GOAL OF THE EXERCISE => Look through the material below for "blood". Copy every line that contains it.

RAW RECORDS =>

::::

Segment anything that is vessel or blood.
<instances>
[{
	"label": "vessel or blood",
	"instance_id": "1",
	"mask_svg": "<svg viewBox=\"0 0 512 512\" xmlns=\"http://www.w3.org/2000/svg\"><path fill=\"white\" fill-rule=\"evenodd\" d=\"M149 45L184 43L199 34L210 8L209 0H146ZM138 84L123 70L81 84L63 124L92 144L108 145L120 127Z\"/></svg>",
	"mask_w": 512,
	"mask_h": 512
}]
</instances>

::::

EXERCISE RESPONSE =>
Segment anything that is vessel or blood.
	"label": "vessel or blood",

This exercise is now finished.